● **Instructions to follow**: With the images omitted, return all of the entries exactly as they stand.

Dataset excerpts
==============================
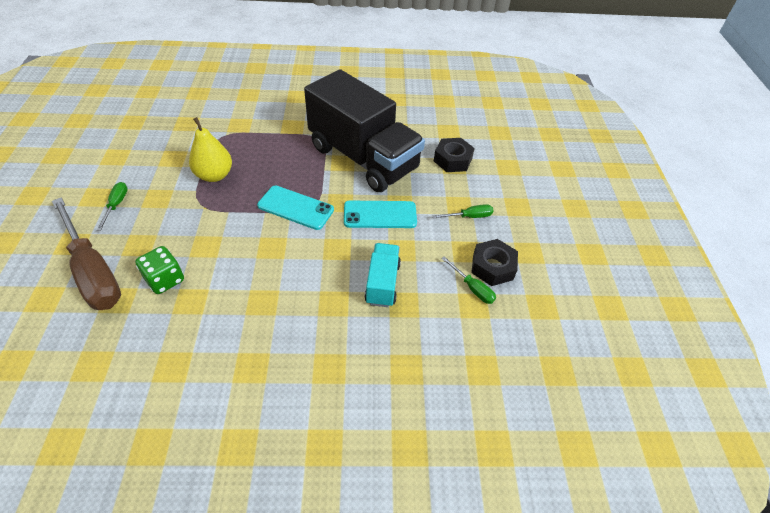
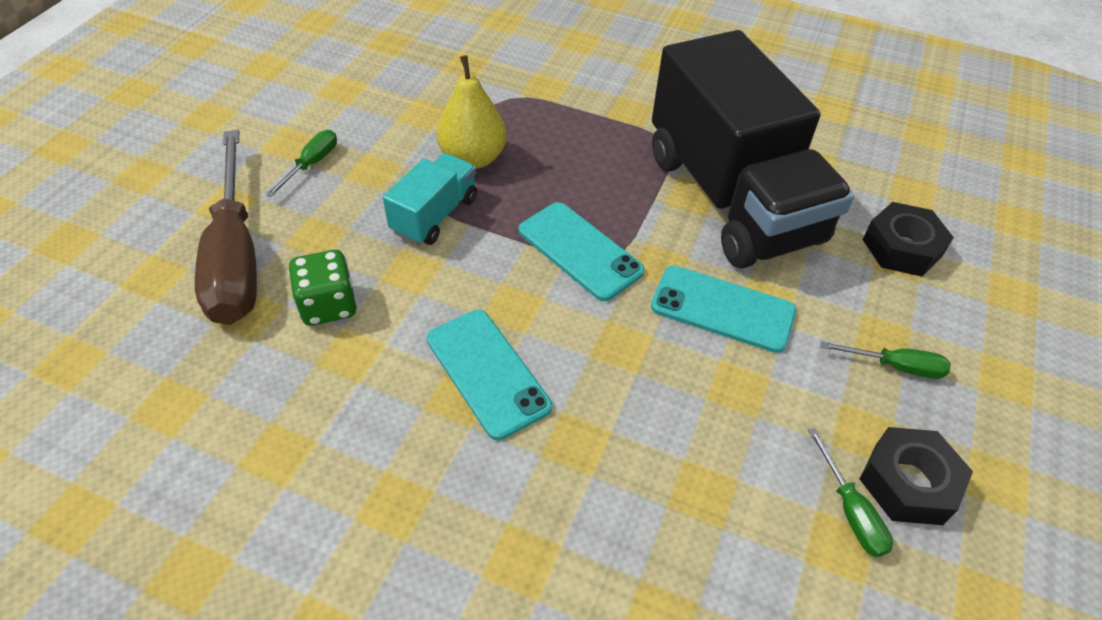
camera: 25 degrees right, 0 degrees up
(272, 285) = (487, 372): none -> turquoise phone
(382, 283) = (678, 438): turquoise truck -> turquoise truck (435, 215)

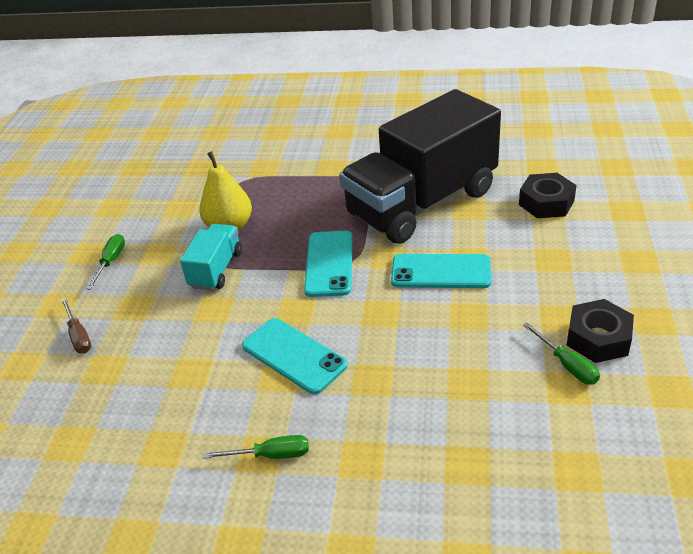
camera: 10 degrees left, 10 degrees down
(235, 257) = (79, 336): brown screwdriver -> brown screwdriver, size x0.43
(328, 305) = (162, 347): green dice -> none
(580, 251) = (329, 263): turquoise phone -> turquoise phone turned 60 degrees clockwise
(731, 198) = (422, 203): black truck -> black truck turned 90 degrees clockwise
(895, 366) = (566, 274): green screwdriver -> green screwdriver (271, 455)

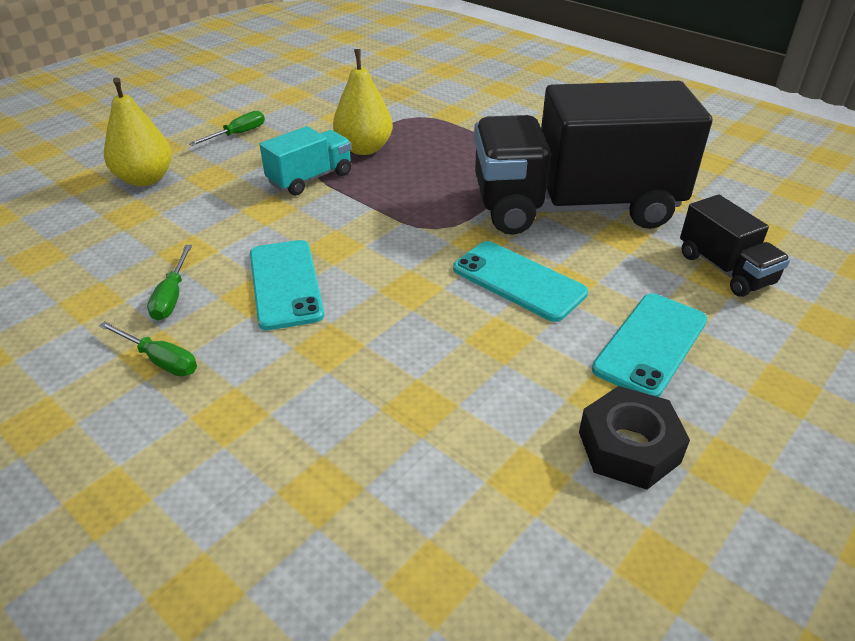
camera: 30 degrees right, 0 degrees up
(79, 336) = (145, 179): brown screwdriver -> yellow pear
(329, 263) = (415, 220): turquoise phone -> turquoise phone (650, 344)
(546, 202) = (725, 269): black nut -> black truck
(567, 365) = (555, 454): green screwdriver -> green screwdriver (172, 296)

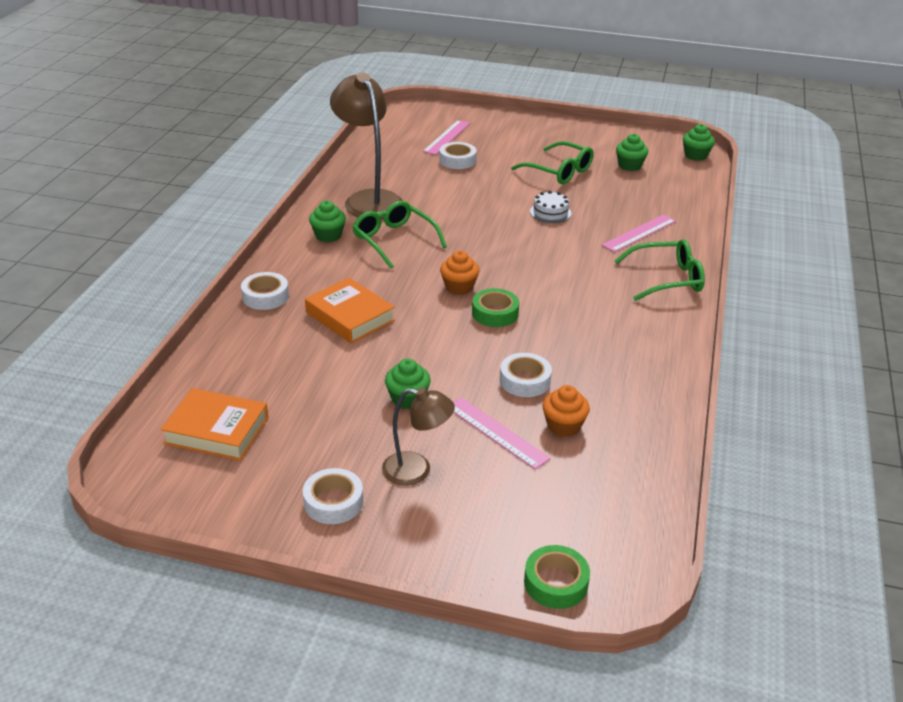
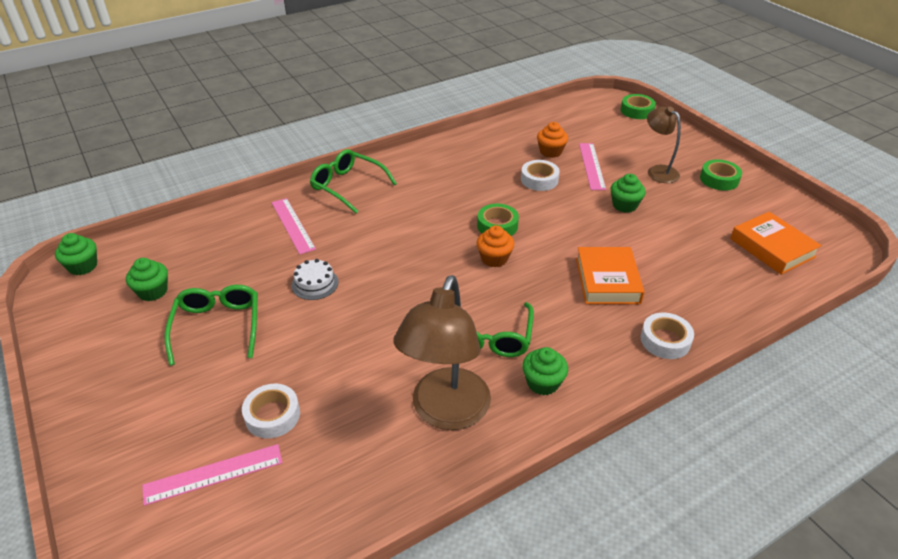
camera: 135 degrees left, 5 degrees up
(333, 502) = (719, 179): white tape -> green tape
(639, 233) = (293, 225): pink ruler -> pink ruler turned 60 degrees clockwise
==============================
● **Answer to the exercise**:
camera: 25 degrees right, 0 degrees up
(272, 285) = (487, 372): none -> turquoise phone
(382, 283) = (678, 438): turquoise truck -> turquoise truck (435, 215)

camera: 10 degrees left, 10 degrees down
(235, 257) = (79, 336): brown screwdriver -> brown screwdriver, size x0.43
(328, 305) = (162, 347): green dice -> none
(580, 251) = (329, 263): turquoise phone -> turquoise phone turned 60 degrees clockwise
(731, 198) = (422, 203): black truck -> black truck turned 90 degrees clockwise
(895, 366) = (566, 274): green screwdriver -> green screwdriver (271, 455)

camera: 30 degrees right, 0 degrees up
(79, 336) = (145, 179): brown screwdriver -> yellow pear
(329, 263) = (415, 220): turquoise phone -> turquoise phone (650, 344)
(546, 202) = (725, 269): black nut -> black truck
(567, 365) = (555, 454): green screwdriver -> green screwdriver (172, 296)

camera: 135 degrees left, 5 degrees up
(333, 502) = (719, 179): white tape -> green tape
(639, 233) = (293, 225): pink ruler -> pink ruler turned 60 degrees clockwise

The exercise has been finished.